**Work to complete:**
Show every line of the material that follows in which the word "DGND" occurs.

**Dataset entries:**
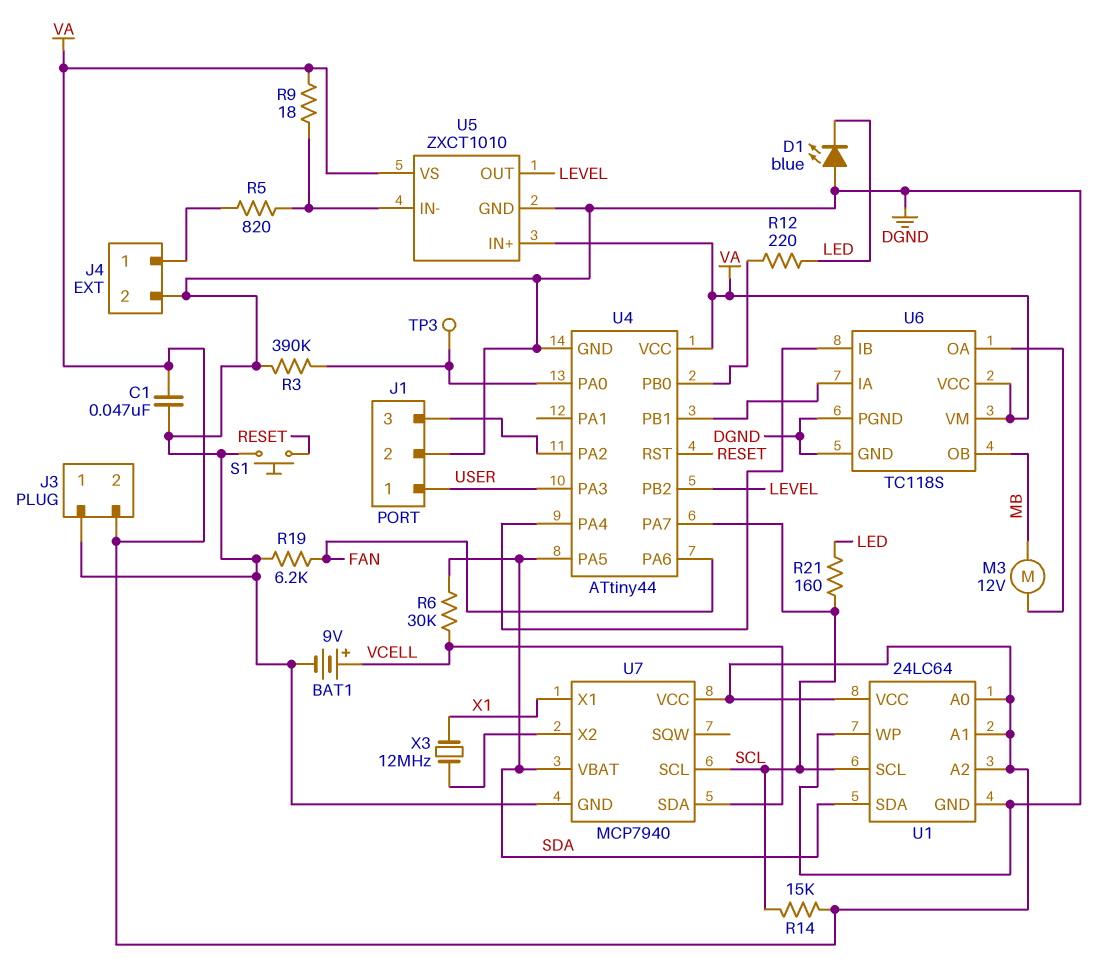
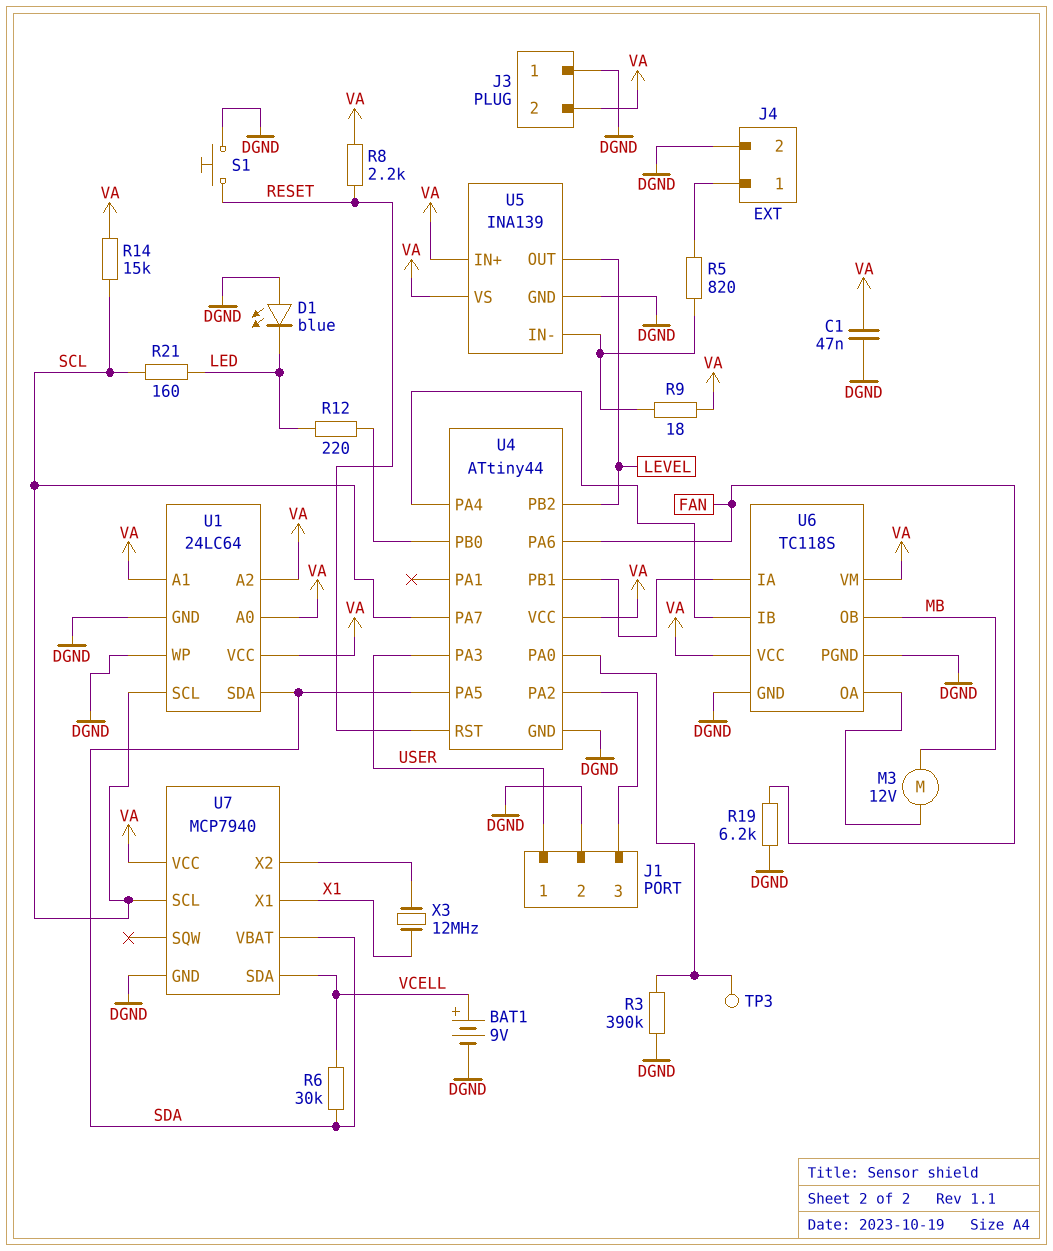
R8: none -> 2.2k (RESET, VA)
U5: ZXCT1010 -> INA139

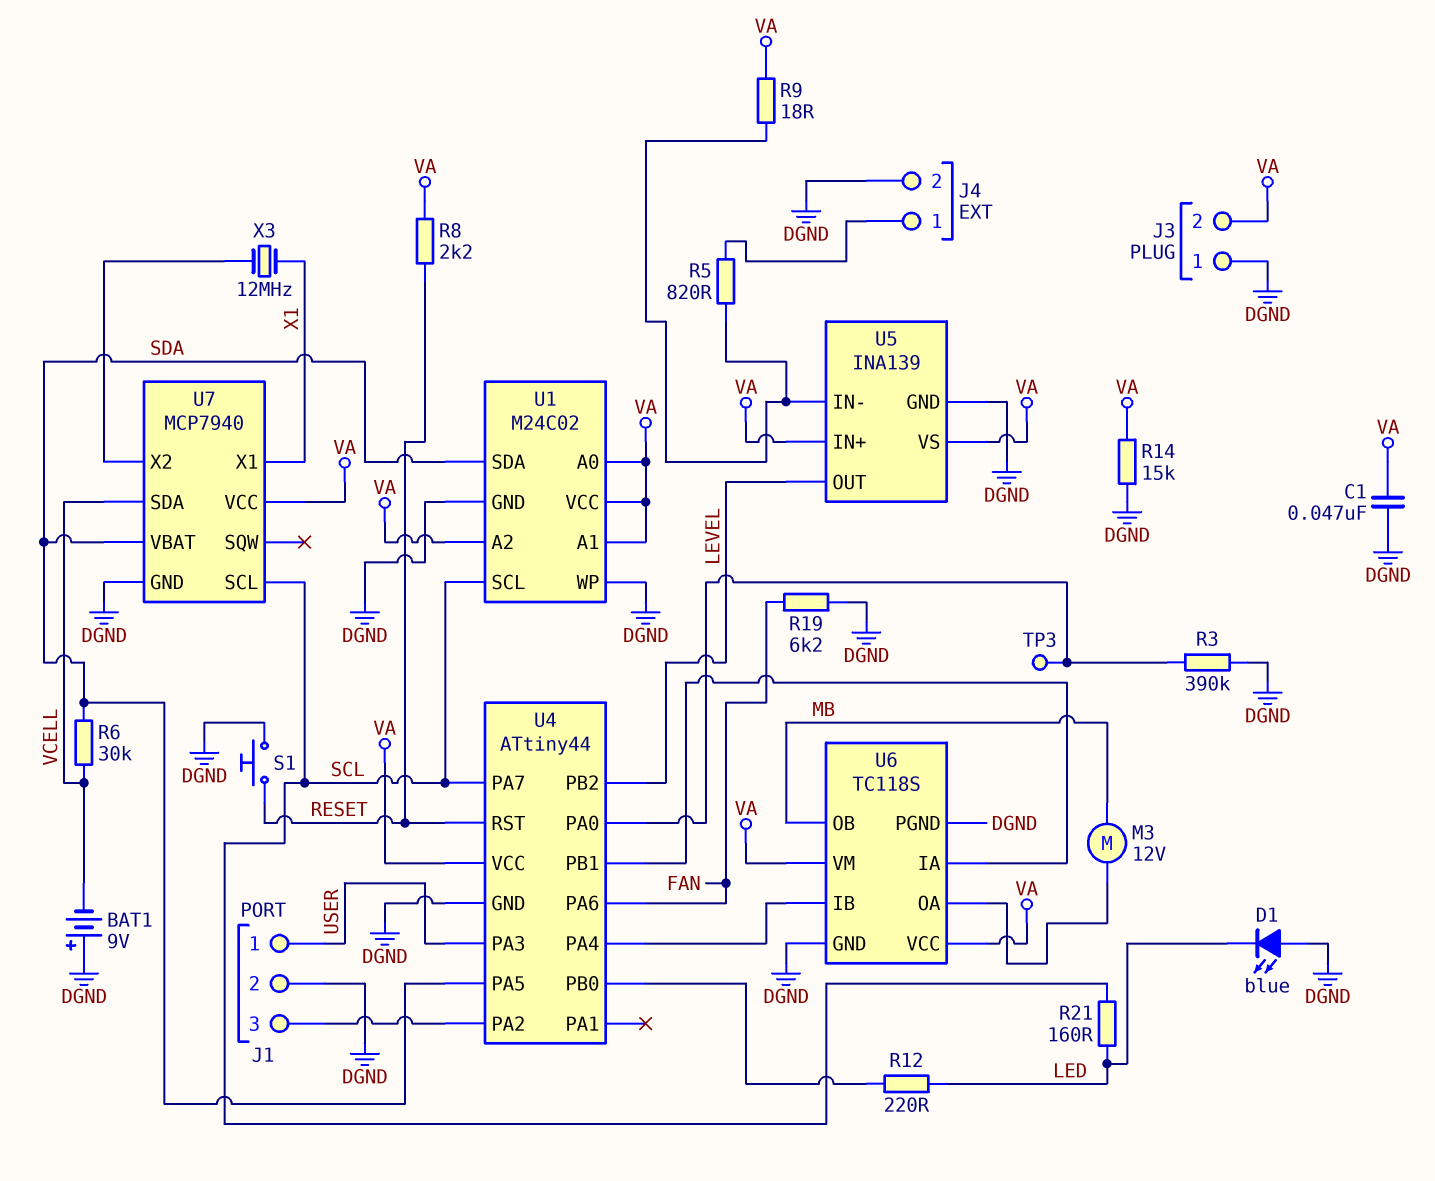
BAT1: 9V (plus VCELL, minus DGND) -> 9V (plus DGND, minus VCELL)
R14: 15k (SCL, VA) -> 15k (DGND, VA)
U1: 24LC64 -> M24C02

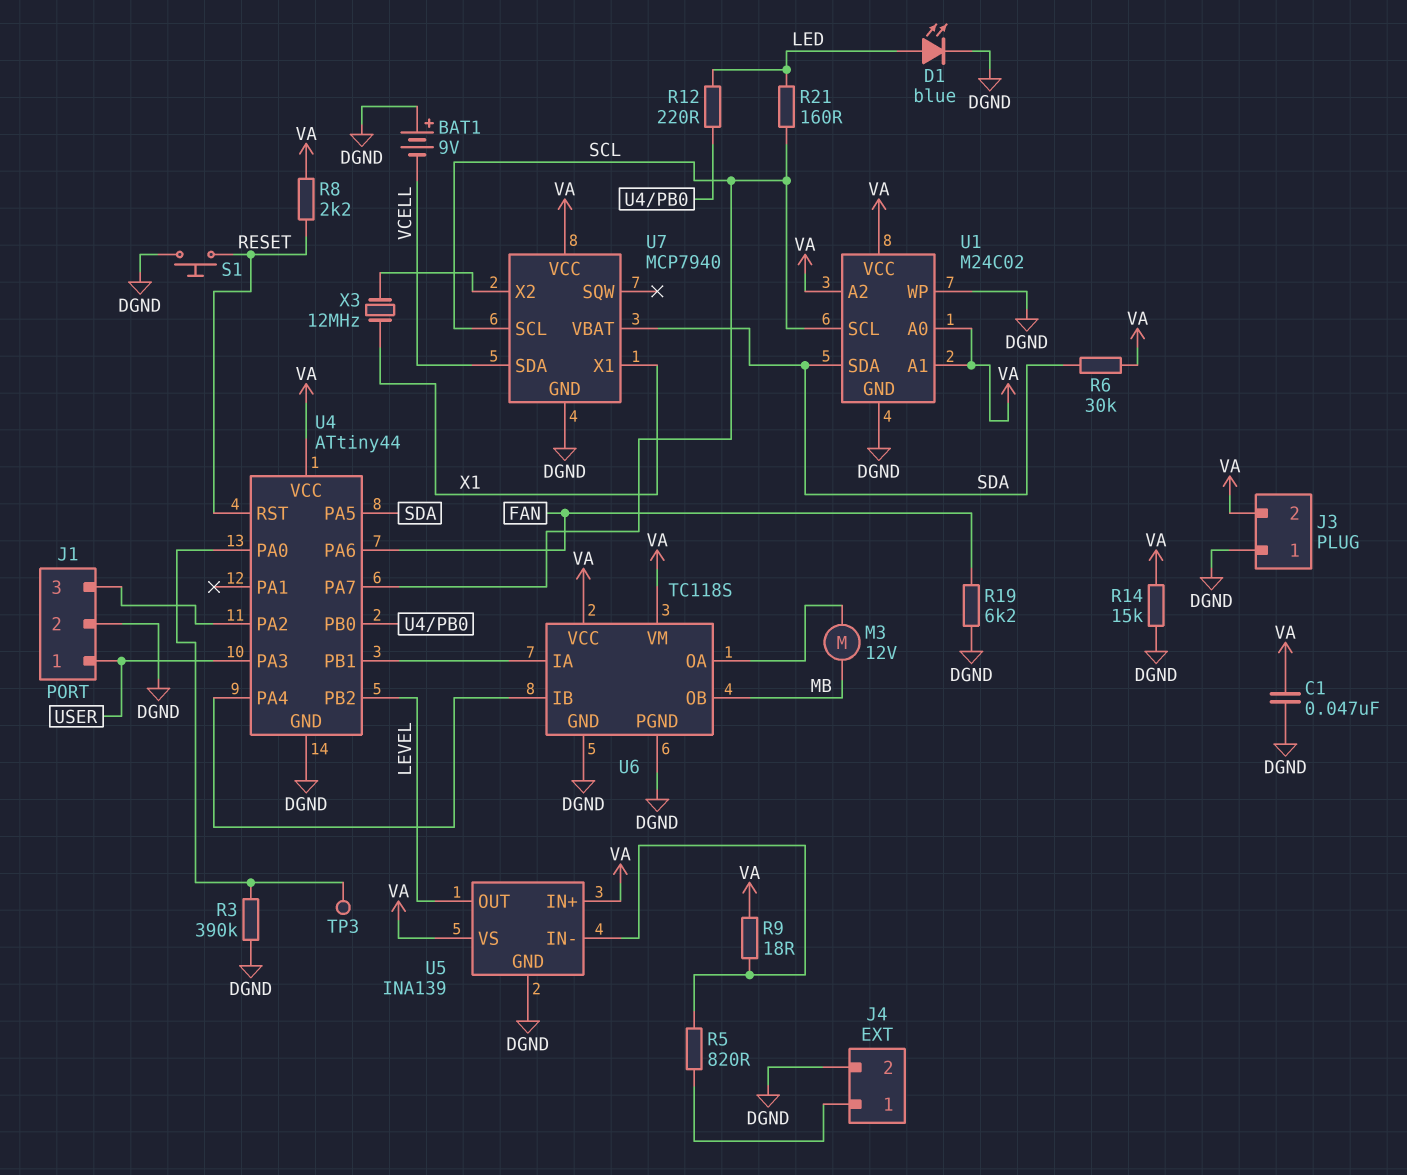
D1: LED blue (A DGND, K LED) -> LED blue (A LED, K DGND)
R6: 30k (SDA, VCELL) -> 30k (SDA, VA)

**Your response:**
BAT1: 9V (plus VCELL, minus DGND) -> 9V (plus DGND, minus VCELL)
R14: 15k (SCL, VA) -> 15k (DGND, VA)
D1: LED blue (A DGND, K LED) -> LED blue (A LED, K DGND)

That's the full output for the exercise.